Instruction
Please transcribe exactly, and only, the lines of the data below between the line holding "pink house [389,87,490,205]" and the line holding "green boat [472,69,540,145] -> none", inclusive.

Records for processing
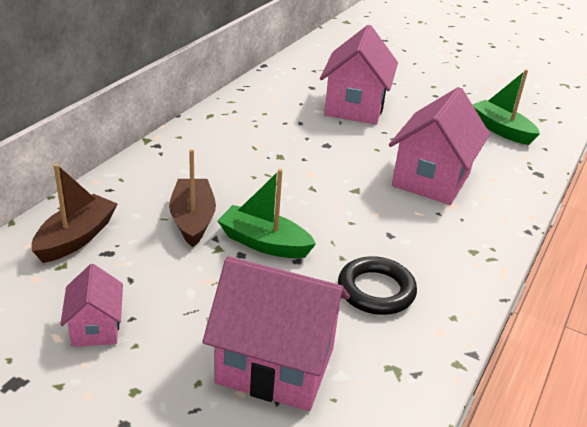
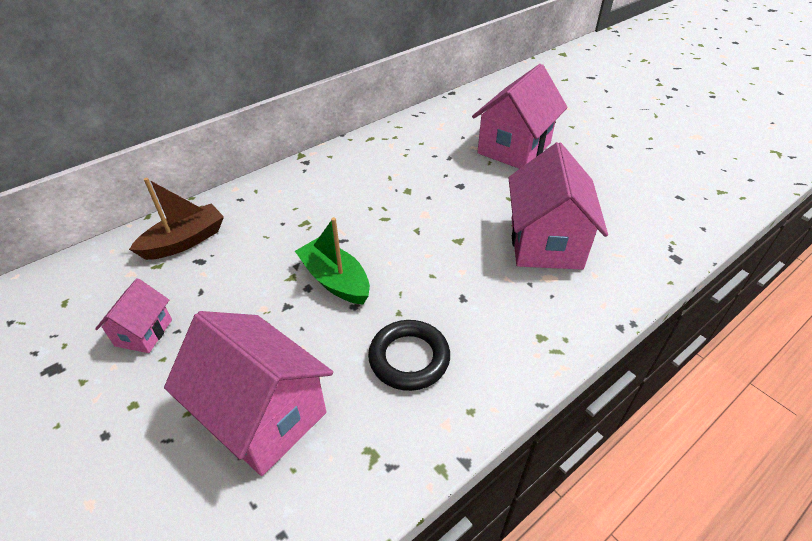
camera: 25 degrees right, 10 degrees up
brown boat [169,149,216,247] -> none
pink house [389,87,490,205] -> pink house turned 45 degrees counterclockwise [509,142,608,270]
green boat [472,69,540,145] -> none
---
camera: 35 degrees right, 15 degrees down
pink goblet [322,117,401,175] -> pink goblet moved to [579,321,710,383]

Task response
pink house [389,87,490,205] -> pink house turned 45 degrees counterclockwise [509,142,608,270]
green boat [472,69,540,145] -> none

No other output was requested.